● What to do: Output each entry that follows exactly. Images stay out.

● Listed records:
-- Opening Marker --

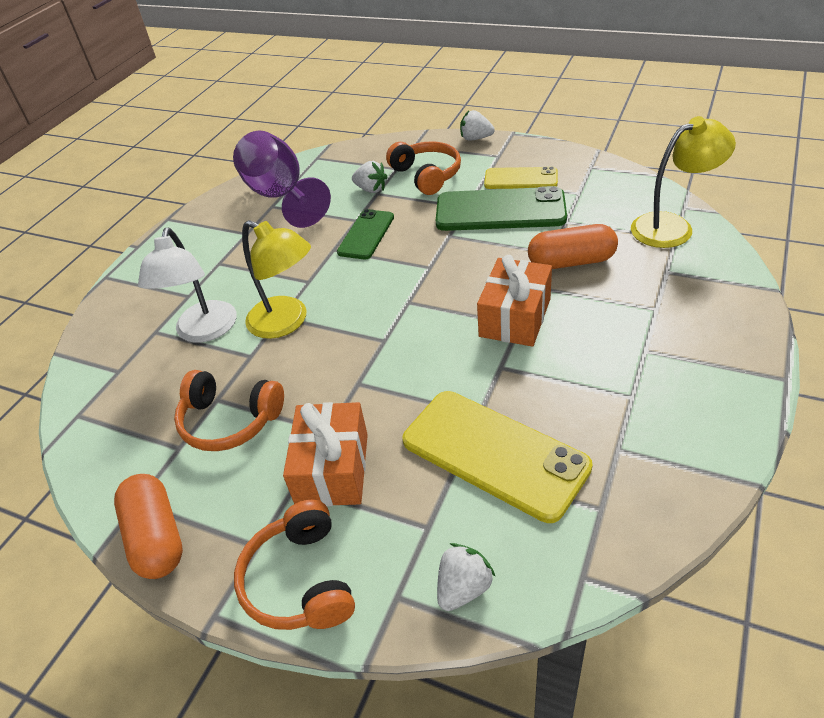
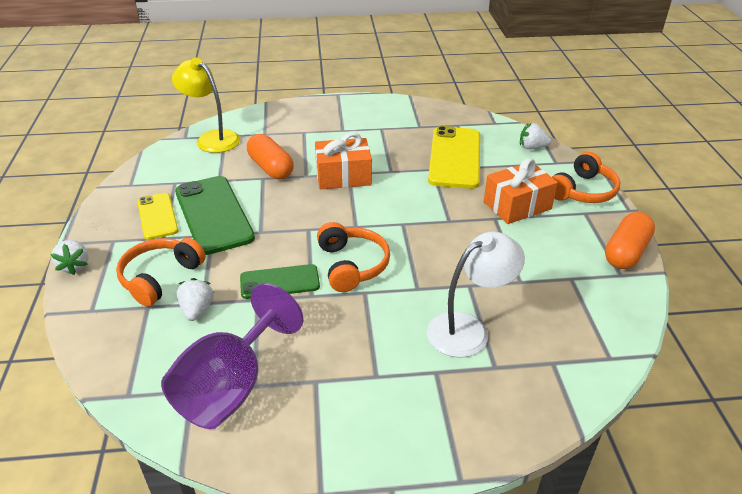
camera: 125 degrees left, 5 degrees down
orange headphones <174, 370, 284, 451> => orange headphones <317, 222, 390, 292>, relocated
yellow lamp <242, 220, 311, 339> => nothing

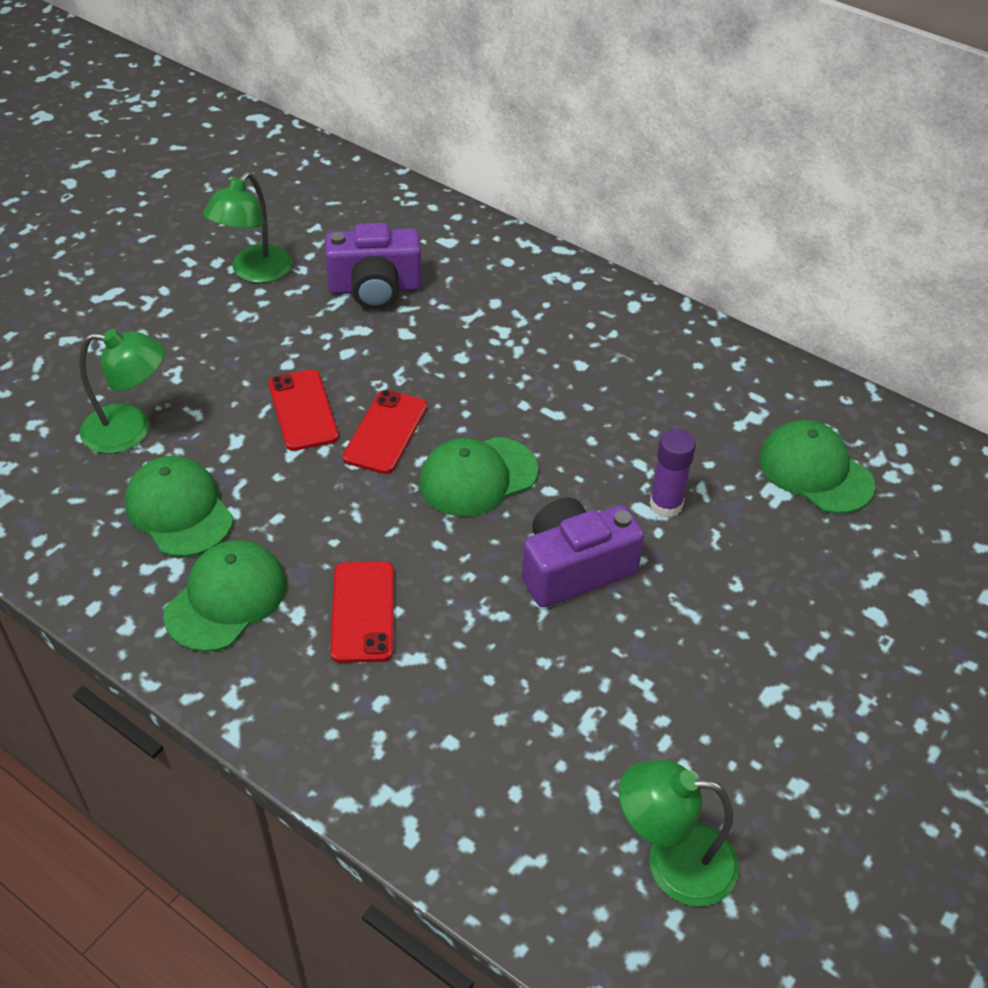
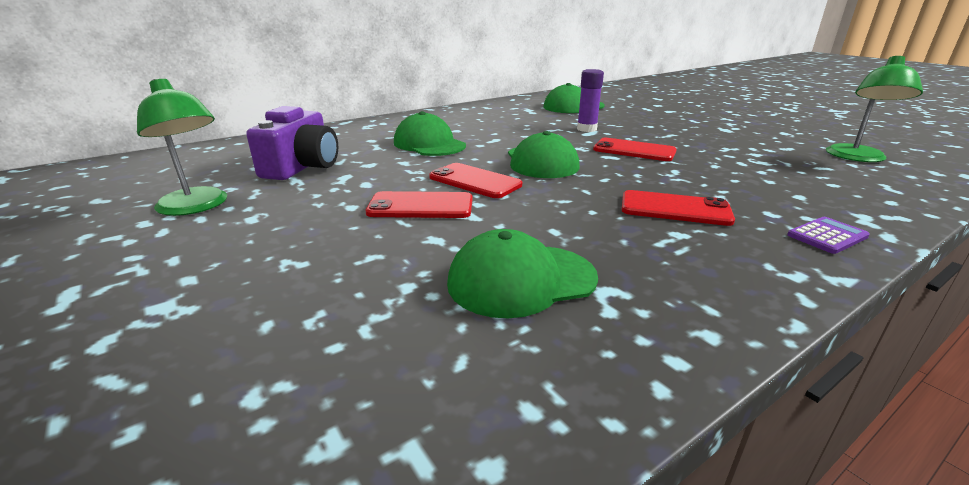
camera: 70 degrees left, 20 degrees down
green lamp <79, 329, 165, 454> => nothing
green cap <163, 540, 286, 652> => green cap <394, 111, 466, 156>, relocated
purple camera <522, 498, 644, 607> => red phone <593, 138, 677, 161>
nothing => purple calculator <787, 217, 870, 254>

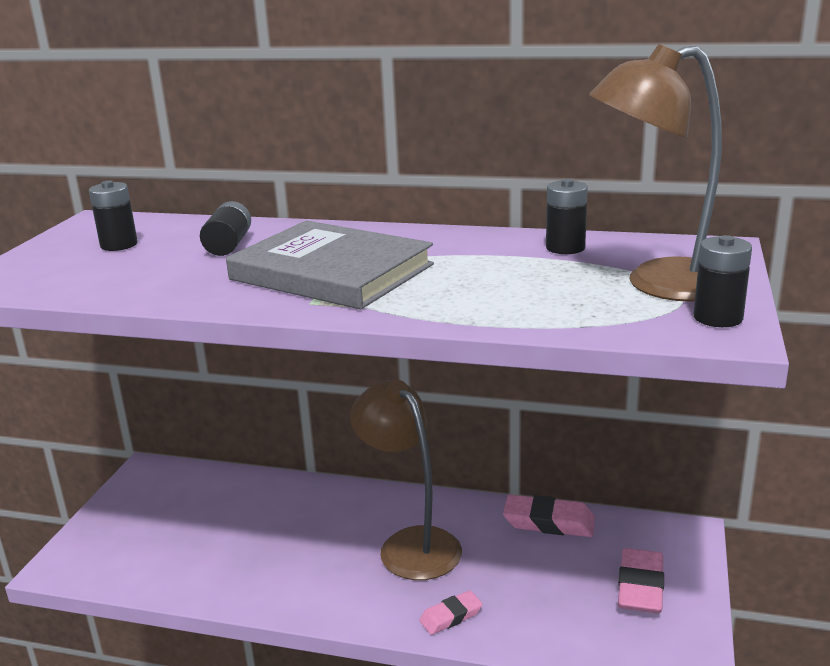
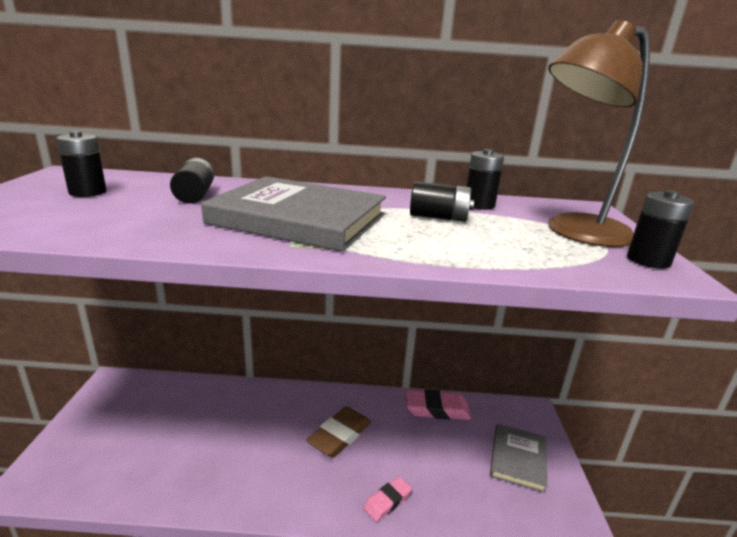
camera: 15 degrees left, 0 degrees up
brown lamp <350, 380, 462, 580> => brown eraser <306, 407, 371, 458>
pink eraser <618, 548, 664, 613> => grey book <490, 424, 547, 493>
nothing => black battery <410, 181, 474, 222>

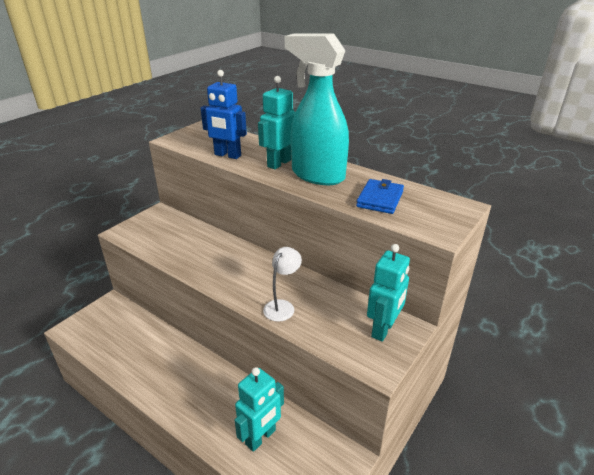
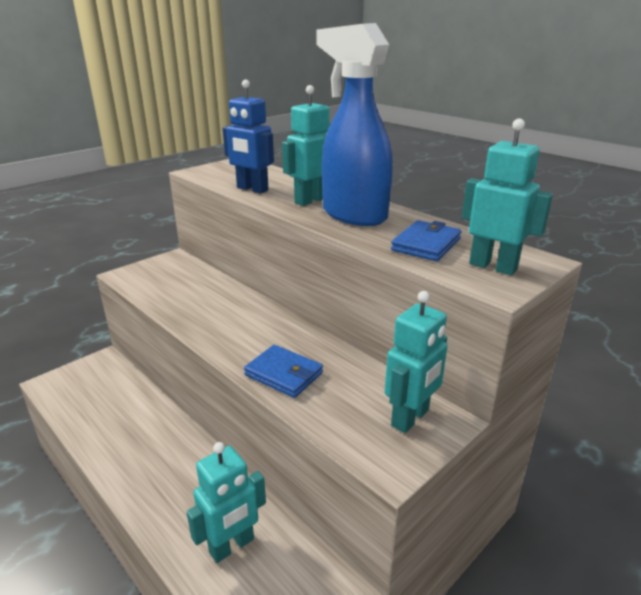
camera: 10 degrees right, 5 degrees down
white lamp <263, 247, 302, 322> => blue wallet <244, 345, 323, 398>
turquoise spray bottle <285, 33, 349, 185> => blue spray bottle <316, 23, 393, 226>
nothing => turquoise robot <462, 118, 553, 275>

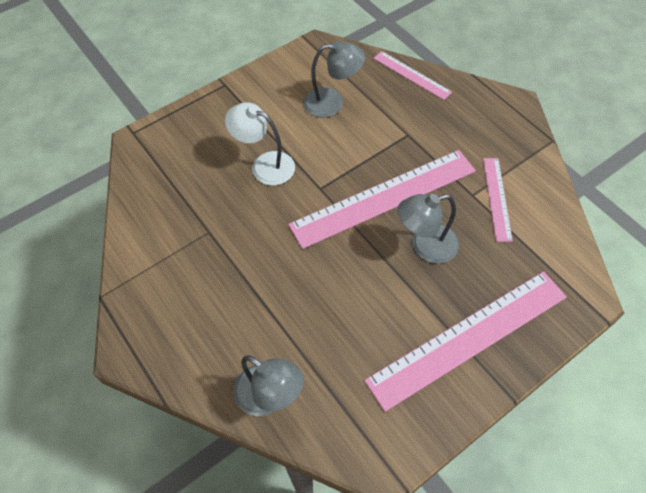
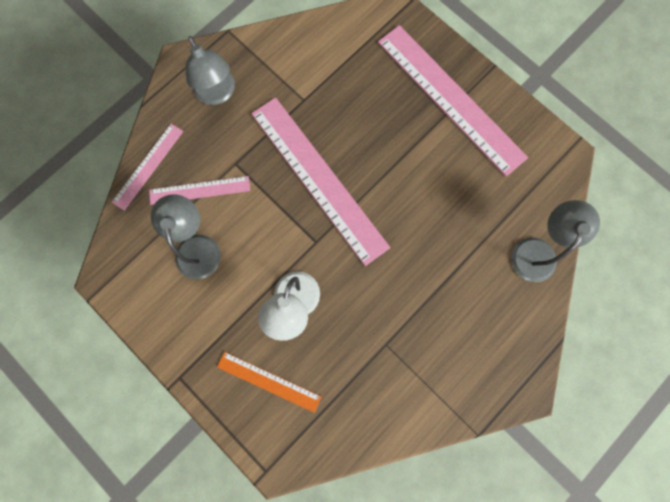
camera: 100 degrees left, 20 degrees up
grey lamp <397, 194, 459, 264> => grey lamp <185, 36, 235, 105>, relocated
pink ruler <483, 158, 513, 242> => pink ruler <149, 176, 250, 205>, relocated
nothing => orange ruler <217, 352, 322, 413>

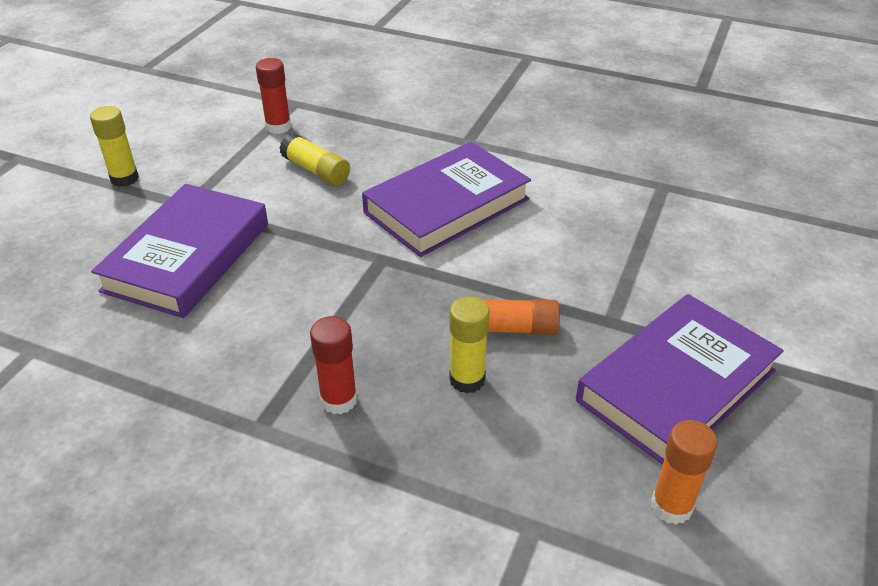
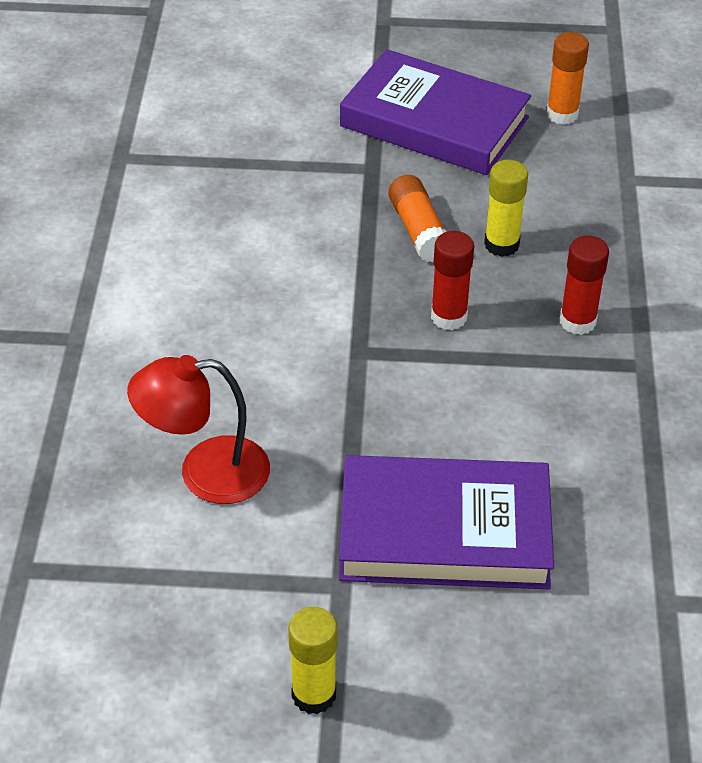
camera: 110 degrees left, 5 degrees up
red glue stick <256, 58, 291, 134> => red glue stick <431, 231, 474, 330>, relocated
yellow glue stick <280, 133, 350, 186> => red lamp <127, 355, 270, 504>
purple book <362, 142, 531, 257> => nothing

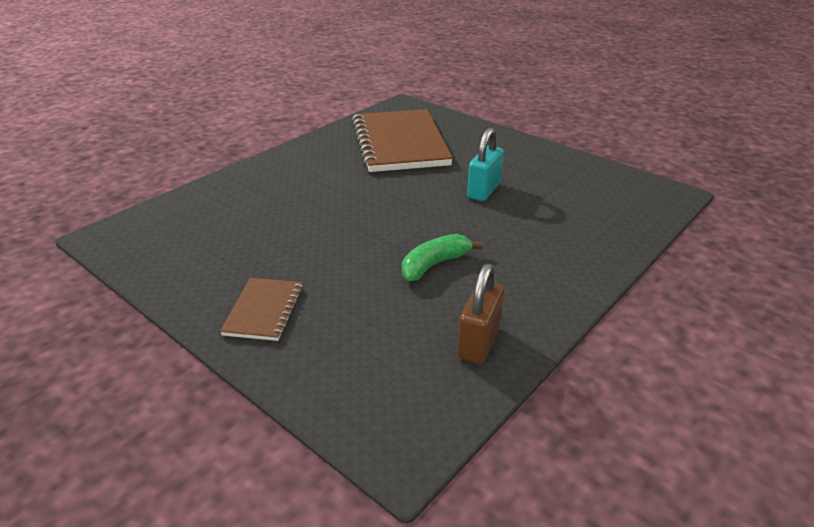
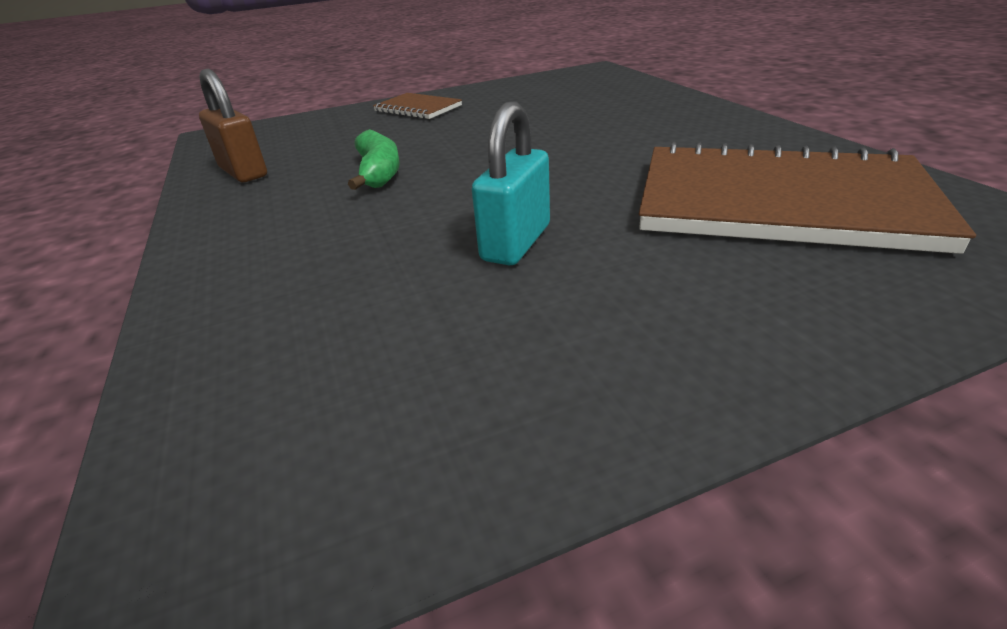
camera: 120 degrees right, 0 degrees up
turquoise padlock <467, 128, 504, 201> => turquoise padlock <472, 102, 550, 265>, 60 degrees clockwise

-- Closing Marker --

● Response to this exercise:
camera: 125 degrees left, 5 degrees down
orange headphones <174, 370, 284, 451> => orange headphones <317, 222, 390, 292>, relocated
yellow lamp <242, 220, 311, 339> => nothing

camera: 70 degrees left, 20 degrees down
green lamp <79, 329, 165, 454> => nothing
green cap <163, 540, 286, 652> => green cap <394, 111, 466, 156>, relocated
purple camera <522, 498, 644, 607> => red phone <593, 138, 677, 161>
nothing => purple calculator <787, 217, 870, 254>

camera: 15 degrees left, 0 degrees up
brown lamp <350, 380, 462, 580> => brown eraser <306, 407, 371, 458>
pink eraser <618, 548, 664, 613> => grey book <490, 424, 547, 493>
nothing => black battery <410, 181, 474, 222>

camera: 10 degrees right, 5 degrees down
white lamp <263, 247, 302, 322> => blue wallet <244, 345, 323, 398>
turquoise spray bottle <285, 33, 349, 185> => blue spray bottle <316, 23, 393, 226>
nothing => turquoise robot <462, 118, 553, 275>

camera: 100 degrees left, 20 degrees up
grey lamp <397, 194, 459, 264> => grey lamp <185, 36, 235, 105>, relocated
pink ruler <483, 158, 513, 242> => pink ruler <149, 176, 250, 205>, relocated
nothing => orange ruler <217, 352, 322, 413>

camera: 110 degrees left, 5 degrees up
red glue stick <256, 58, 291, 134> => red glue stick <431, 231, 474, 330>, relocated
yellow glue stick <280, 133, 350, 186> => red lamp <127, 355, 270, 504>
purple book <362, 142, 531, 257> => nothing

camera: 120 degrees right, 0 degrees up
turquoise padlock <467, 128, 504, 201> => turquoise padlock <472, 102, 550, 265>, 60 degrees clockwise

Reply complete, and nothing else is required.